■ Aim of the exercise:
The records appear below. Set down exactly each line from the one that contains "red semicircle: (80, 115) -> (91, 147), moved" through the last, both included.

Shape state transition data

"""

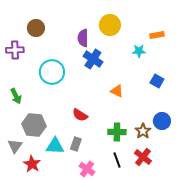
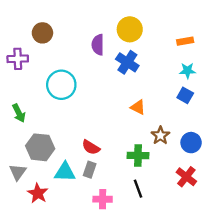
cyan star: (139, 51) -> (188, 71), moved
blue cross: (93, 59) -> (127, 62), moved
red semicircle: (80, 115) -> (91, 147), moved
brown star: (143, 131) -> (160, 135), moved
red cross: (143, 157) -> (186, 177), moved
pink cross: (87, 169) -> (103, 199), turned -35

"""

■ Result of this task:
red semicircle: (80, 115) -> (91, 147), moved
brown star: (143, 131) -> (160, 135), moved
red cross: (143, 157) -> (186, 177), moved
pink cross: (87, 169) -> (103, 199), turned -35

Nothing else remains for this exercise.